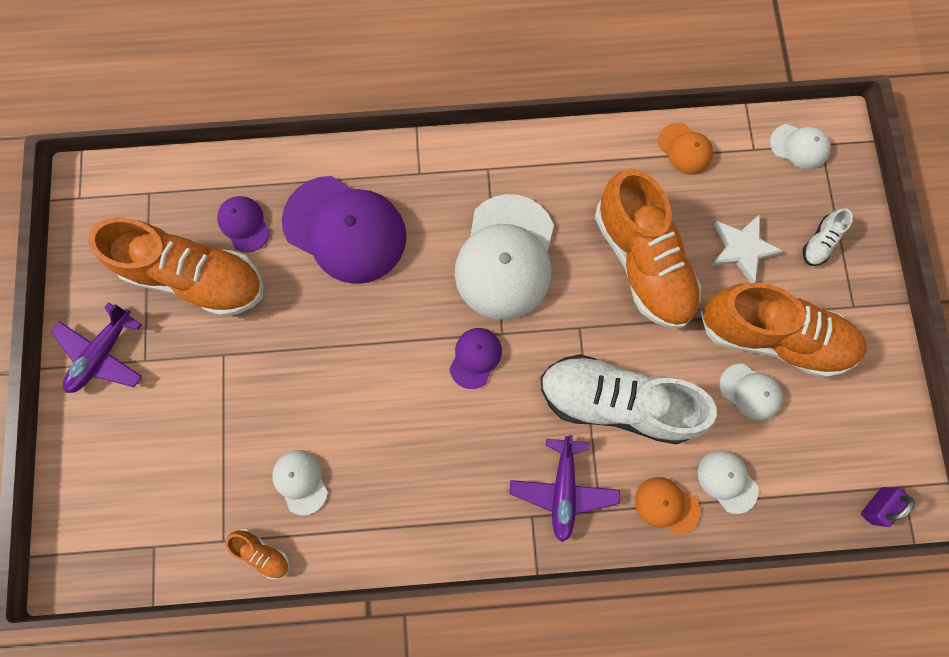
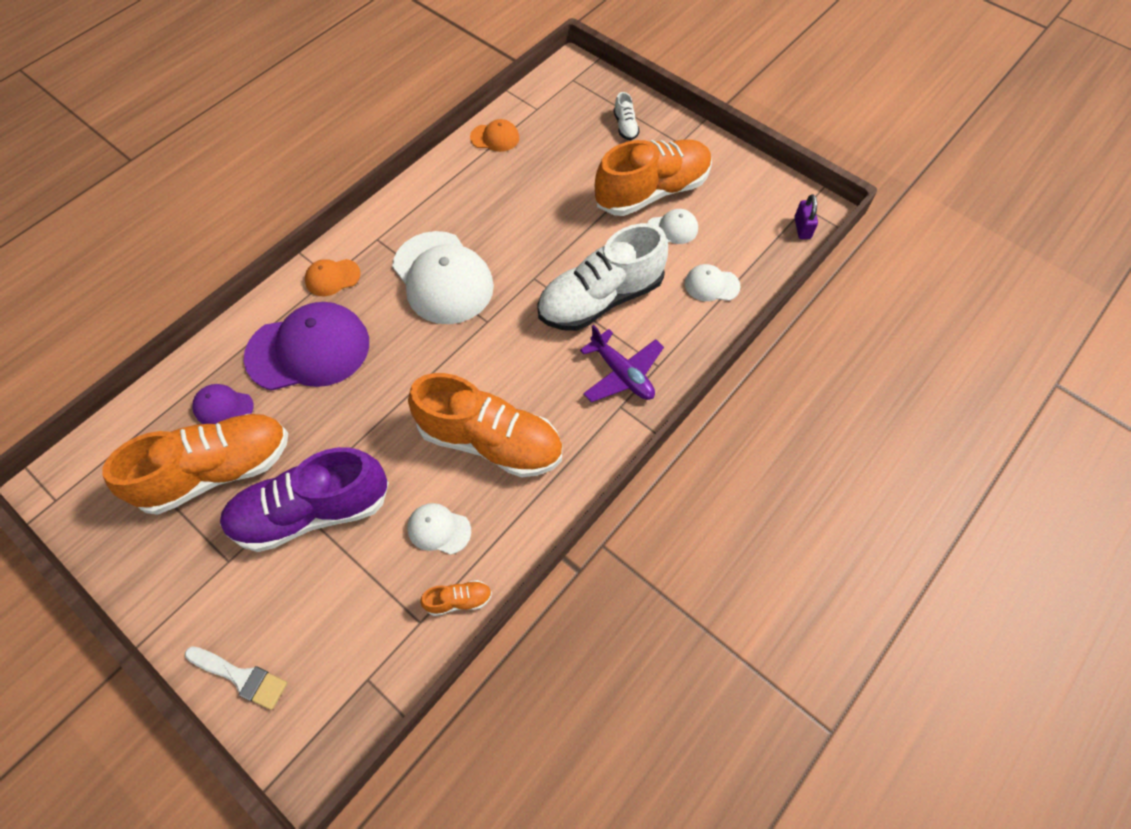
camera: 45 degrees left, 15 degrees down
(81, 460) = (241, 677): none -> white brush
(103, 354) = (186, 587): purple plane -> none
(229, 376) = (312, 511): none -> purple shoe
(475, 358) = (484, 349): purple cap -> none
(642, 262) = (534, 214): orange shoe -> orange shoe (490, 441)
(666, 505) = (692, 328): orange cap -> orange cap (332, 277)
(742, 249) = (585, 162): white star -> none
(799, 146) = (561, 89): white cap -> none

==

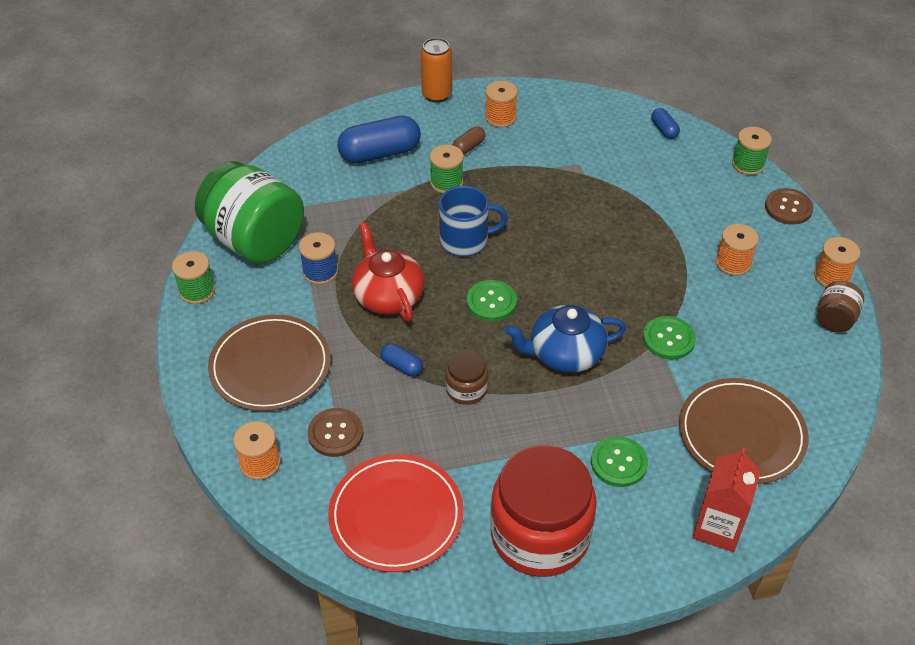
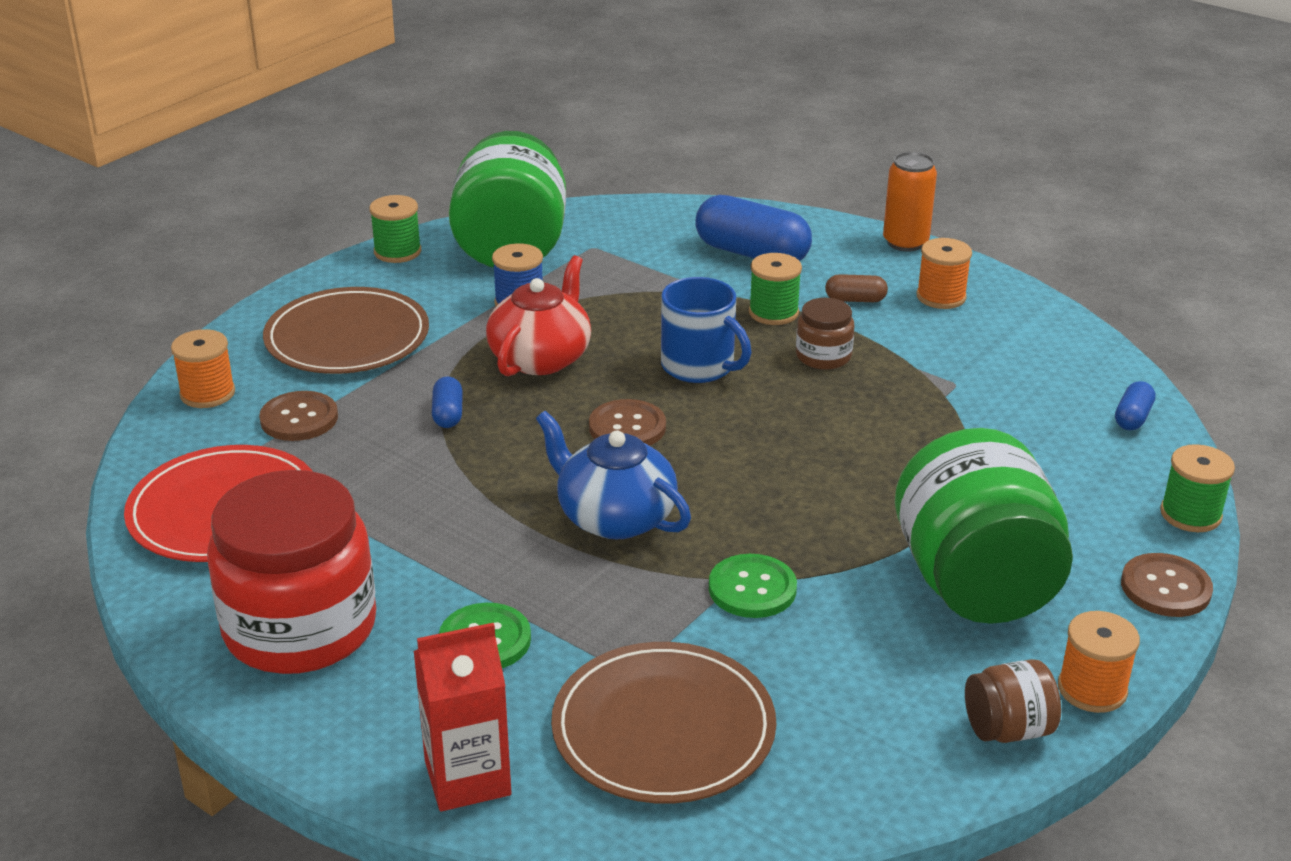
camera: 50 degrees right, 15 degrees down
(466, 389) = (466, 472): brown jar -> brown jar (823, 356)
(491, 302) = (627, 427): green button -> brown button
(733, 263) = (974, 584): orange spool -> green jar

• **Prompt**: Copy the lines above exactly, beginning at the line that has "(742, 249) = (585, 162): white star -> none" and stopping after the line that has "(799, 146) = (561, 89): white cap -> none", and omit the rest.

• **Result of this exercise**:
(742, 249) = (585, 162): white star -> none
(799, 146) = (561, 89): white cap -> none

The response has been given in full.